*** Data listing Section Begins ***

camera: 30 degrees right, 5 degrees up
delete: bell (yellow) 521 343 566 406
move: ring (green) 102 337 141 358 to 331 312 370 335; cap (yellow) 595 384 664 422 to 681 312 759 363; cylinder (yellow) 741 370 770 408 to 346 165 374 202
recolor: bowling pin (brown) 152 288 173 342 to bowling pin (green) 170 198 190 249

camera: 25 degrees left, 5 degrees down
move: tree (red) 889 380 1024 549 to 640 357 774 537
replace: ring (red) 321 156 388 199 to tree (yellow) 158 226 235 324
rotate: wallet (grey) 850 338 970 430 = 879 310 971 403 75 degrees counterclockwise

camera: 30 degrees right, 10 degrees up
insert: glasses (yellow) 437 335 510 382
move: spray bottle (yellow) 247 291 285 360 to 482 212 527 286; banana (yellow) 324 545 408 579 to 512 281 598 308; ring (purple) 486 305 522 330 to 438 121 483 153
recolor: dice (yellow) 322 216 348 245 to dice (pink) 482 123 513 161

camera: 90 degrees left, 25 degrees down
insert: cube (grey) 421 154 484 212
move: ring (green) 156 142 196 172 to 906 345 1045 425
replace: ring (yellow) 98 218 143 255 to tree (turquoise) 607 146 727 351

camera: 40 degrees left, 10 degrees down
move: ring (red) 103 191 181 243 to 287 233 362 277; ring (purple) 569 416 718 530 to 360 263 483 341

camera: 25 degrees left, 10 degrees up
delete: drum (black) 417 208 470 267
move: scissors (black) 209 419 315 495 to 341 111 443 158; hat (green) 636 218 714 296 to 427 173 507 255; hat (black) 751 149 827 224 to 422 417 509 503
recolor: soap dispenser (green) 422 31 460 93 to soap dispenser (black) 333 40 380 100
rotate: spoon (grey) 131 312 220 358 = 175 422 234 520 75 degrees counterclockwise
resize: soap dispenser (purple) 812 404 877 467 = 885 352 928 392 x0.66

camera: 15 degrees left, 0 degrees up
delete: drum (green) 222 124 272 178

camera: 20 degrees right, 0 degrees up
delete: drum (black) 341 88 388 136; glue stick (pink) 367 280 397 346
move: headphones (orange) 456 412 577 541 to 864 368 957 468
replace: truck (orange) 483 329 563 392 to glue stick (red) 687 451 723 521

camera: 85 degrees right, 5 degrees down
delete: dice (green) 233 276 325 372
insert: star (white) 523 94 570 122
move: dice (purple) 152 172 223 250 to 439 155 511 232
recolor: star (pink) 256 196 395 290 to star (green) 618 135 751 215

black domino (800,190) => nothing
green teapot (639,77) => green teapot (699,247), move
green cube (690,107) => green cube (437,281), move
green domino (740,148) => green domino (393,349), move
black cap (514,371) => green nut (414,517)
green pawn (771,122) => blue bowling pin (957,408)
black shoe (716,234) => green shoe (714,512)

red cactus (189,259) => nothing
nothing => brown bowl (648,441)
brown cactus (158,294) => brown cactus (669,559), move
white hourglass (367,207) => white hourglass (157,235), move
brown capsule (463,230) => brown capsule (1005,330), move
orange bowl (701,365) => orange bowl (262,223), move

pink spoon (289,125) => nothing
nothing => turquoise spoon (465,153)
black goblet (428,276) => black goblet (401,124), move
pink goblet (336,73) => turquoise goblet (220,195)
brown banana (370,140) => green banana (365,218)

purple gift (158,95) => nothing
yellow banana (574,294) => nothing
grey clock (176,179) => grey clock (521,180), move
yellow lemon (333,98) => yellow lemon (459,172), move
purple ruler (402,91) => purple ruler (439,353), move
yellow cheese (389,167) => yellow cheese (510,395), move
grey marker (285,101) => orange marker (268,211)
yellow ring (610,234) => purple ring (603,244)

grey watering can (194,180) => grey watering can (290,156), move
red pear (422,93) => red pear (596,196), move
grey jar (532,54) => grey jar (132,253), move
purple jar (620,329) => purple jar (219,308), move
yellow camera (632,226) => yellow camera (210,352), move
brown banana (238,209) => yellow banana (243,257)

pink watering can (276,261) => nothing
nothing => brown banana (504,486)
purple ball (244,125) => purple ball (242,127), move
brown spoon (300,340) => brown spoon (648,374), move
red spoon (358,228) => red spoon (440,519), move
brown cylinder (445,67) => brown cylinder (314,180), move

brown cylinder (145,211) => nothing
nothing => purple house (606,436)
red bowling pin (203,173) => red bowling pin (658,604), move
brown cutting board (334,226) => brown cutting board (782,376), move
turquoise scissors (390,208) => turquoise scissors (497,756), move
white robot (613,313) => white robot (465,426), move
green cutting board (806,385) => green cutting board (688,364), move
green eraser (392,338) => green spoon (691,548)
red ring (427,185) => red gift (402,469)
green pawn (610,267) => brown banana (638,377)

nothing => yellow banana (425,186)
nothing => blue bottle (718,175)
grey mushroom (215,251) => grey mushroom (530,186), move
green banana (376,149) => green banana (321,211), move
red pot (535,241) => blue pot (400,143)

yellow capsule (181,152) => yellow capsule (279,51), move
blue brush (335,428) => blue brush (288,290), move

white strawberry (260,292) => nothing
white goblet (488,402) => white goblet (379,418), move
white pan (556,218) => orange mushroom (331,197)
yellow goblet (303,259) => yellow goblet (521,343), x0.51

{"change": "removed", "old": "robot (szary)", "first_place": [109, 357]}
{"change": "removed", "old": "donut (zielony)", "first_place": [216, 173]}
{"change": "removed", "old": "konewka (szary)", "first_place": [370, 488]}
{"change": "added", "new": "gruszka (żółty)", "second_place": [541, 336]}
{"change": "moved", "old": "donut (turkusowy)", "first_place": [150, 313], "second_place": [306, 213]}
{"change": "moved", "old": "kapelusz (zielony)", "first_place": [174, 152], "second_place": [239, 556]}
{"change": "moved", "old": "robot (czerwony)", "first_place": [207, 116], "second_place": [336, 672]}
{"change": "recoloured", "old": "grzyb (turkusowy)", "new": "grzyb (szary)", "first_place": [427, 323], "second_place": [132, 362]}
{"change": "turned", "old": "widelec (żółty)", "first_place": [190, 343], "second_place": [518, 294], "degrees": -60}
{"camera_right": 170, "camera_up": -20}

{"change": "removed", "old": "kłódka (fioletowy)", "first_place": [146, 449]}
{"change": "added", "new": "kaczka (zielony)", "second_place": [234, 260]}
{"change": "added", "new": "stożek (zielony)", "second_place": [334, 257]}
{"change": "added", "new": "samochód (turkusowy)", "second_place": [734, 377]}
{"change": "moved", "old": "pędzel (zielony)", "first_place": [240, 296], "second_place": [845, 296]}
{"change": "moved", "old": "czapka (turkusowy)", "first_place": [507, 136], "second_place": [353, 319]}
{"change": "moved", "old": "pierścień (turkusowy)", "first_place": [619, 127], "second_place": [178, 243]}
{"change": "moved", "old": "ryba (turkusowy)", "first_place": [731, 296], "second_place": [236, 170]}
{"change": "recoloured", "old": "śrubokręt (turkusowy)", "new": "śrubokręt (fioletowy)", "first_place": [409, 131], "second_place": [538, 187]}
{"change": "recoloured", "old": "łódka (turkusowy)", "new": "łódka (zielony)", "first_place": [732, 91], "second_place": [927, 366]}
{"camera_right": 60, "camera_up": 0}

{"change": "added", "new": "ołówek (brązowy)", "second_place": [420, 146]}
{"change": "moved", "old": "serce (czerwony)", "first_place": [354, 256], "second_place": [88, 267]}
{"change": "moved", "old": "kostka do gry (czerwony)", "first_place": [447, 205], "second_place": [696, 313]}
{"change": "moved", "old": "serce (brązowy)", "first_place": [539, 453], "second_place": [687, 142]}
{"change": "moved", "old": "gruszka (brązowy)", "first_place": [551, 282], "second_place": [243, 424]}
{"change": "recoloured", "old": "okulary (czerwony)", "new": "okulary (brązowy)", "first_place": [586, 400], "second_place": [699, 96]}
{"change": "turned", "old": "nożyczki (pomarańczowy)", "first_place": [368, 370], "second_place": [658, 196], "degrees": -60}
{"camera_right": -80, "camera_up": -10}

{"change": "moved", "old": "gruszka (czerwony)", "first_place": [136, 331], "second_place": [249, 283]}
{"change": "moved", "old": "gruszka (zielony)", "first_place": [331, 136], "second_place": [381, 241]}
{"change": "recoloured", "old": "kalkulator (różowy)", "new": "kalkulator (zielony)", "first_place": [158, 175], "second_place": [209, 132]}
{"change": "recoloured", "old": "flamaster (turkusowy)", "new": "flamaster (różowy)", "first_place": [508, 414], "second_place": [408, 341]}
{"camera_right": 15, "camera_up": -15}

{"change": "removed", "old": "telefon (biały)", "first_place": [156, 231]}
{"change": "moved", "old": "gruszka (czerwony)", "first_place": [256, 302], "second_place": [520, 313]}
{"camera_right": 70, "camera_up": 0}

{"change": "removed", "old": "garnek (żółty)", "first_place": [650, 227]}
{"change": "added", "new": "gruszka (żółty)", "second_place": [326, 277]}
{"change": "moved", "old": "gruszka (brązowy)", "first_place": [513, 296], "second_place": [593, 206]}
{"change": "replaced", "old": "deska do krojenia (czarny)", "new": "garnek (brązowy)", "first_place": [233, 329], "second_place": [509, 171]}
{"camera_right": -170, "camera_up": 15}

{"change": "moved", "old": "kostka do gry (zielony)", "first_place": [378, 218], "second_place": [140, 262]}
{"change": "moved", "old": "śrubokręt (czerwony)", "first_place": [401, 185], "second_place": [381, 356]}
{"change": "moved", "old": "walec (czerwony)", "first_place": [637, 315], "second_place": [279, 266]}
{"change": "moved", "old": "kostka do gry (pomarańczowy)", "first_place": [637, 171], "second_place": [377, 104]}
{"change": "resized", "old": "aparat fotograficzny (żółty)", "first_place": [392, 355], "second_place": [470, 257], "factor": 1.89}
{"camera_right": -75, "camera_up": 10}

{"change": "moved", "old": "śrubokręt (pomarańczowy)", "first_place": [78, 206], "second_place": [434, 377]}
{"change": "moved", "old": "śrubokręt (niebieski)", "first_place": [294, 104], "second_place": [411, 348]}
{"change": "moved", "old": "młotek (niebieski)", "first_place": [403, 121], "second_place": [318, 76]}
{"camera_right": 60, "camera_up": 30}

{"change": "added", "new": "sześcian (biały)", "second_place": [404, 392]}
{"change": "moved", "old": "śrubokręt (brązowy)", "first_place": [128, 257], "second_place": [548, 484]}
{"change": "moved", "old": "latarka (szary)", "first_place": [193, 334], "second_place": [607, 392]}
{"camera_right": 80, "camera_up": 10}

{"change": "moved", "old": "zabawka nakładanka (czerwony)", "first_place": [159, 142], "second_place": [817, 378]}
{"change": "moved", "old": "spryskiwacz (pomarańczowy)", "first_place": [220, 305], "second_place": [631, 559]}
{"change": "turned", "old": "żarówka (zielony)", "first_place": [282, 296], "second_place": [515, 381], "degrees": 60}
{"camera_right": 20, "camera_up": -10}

*** Data listing Section Ends ***

What lines of the data include the word "donut"? Copy each of them.

• _Response below_:
{"change": "removed", "old": "donut (zielony)", "first_place": [216, 173]}
{"change": "moved", "old": "donut (turkusowy)", "first_place": [150, 313], "second_place": [306, 213]}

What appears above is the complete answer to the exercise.